◆ **DIRECTIONS FOR THIS TASK**:
Pick out every line of the entries that contains the string "with" and copy each such line. Case counts.

(Dataset items)
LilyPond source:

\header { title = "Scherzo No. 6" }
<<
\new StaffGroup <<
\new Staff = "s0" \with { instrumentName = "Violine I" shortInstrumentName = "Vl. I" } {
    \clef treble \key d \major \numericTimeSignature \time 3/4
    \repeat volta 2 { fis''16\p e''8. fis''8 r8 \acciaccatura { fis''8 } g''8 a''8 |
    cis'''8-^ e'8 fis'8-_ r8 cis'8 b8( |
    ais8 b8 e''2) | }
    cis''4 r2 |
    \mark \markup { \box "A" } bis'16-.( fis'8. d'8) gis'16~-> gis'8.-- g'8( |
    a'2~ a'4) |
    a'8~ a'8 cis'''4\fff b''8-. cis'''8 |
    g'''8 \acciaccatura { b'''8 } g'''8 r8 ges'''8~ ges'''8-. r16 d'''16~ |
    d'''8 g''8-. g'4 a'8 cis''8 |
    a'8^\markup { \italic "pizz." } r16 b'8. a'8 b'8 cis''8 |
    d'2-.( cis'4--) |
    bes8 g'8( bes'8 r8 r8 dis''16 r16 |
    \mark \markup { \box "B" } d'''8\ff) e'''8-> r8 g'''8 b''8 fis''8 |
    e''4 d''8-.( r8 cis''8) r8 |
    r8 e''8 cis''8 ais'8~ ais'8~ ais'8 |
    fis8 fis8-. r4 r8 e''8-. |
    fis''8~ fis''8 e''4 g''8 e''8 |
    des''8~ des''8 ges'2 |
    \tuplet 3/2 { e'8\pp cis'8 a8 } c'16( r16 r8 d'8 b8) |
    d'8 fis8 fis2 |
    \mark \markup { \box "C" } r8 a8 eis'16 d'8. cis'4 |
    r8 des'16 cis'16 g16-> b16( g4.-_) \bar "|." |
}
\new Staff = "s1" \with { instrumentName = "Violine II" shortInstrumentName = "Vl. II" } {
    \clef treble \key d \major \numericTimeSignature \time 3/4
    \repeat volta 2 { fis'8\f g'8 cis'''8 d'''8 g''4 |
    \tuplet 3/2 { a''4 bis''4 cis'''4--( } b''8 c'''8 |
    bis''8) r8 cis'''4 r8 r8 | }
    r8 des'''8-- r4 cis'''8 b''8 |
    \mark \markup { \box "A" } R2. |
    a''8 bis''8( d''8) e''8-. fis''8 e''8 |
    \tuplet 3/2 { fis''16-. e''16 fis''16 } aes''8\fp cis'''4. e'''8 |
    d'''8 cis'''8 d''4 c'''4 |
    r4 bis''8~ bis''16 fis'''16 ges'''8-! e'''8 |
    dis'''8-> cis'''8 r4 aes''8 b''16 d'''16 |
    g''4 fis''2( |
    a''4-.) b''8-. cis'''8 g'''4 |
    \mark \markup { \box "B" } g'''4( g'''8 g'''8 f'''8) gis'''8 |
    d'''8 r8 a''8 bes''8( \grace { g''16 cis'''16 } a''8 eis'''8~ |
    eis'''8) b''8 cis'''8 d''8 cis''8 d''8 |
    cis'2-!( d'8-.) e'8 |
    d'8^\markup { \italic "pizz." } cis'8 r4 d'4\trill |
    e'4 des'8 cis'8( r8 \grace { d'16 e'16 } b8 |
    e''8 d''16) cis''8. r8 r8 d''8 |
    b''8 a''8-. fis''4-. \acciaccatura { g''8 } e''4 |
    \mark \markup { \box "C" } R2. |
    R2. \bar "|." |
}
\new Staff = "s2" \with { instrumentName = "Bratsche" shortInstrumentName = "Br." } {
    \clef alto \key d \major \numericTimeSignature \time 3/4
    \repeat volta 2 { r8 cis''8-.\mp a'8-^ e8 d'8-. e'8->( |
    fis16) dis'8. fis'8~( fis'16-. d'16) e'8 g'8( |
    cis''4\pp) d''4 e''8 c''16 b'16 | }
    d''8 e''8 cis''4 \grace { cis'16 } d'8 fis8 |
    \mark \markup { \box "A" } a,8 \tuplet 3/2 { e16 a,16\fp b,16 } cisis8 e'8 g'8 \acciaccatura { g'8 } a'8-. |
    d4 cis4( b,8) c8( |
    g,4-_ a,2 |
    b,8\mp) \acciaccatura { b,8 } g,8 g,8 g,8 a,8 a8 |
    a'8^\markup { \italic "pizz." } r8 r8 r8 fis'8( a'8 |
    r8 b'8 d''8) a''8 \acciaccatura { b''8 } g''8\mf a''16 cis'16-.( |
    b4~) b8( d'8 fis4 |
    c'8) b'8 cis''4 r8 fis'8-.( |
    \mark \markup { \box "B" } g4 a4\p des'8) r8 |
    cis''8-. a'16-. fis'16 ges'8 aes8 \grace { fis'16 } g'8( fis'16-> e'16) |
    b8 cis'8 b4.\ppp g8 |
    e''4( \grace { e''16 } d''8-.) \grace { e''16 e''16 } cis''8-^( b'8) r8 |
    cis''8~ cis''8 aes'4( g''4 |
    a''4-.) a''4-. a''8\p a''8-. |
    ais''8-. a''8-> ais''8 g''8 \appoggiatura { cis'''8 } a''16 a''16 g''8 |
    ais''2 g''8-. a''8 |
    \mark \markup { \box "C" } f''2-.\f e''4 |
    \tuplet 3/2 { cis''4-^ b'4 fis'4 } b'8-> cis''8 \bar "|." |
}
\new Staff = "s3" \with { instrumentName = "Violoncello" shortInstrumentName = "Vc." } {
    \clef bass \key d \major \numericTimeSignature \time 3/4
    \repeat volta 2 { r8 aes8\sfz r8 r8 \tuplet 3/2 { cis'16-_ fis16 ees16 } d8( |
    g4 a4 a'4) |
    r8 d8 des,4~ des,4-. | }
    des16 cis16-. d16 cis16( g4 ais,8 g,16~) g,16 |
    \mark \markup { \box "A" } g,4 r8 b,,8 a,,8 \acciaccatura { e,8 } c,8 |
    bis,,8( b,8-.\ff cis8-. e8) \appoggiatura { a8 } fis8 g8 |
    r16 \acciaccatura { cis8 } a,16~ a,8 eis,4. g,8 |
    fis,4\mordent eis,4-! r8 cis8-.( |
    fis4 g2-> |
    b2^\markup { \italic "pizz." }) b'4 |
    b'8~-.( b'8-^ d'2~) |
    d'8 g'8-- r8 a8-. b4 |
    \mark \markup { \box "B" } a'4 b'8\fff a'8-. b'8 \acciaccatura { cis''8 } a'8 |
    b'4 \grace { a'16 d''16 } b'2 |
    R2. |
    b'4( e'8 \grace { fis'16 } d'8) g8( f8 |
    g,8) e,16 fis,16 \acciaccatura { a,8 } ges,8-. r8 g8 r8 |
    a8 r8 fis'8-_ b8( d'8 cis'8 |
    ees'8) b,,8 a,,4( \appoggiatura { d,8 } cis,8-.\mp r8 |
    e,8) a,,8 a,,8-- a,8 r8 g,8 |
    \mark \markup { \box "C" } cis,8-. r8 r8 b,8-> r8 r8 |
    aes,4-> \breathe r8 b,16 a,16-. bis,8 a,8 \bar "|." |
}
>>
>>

◆ **RESULT OF THIS EXERCISE**:
\new Staff = "s0" \with { instrumentName = "Violine I" shortInstrumentName = "Vl. I" } {
\new Staff = "s1" \with { instrumentName = "Violine II" shortInstrumentName = "Vl. II" } {
\new Staff = "s2" \with { instrumentName = "Bratsche" shortInstrumentName = "Br." } {
\new Staff = "s3" \with { instrumentName = "Violoncello" shortInstrumentName = "Vc." } {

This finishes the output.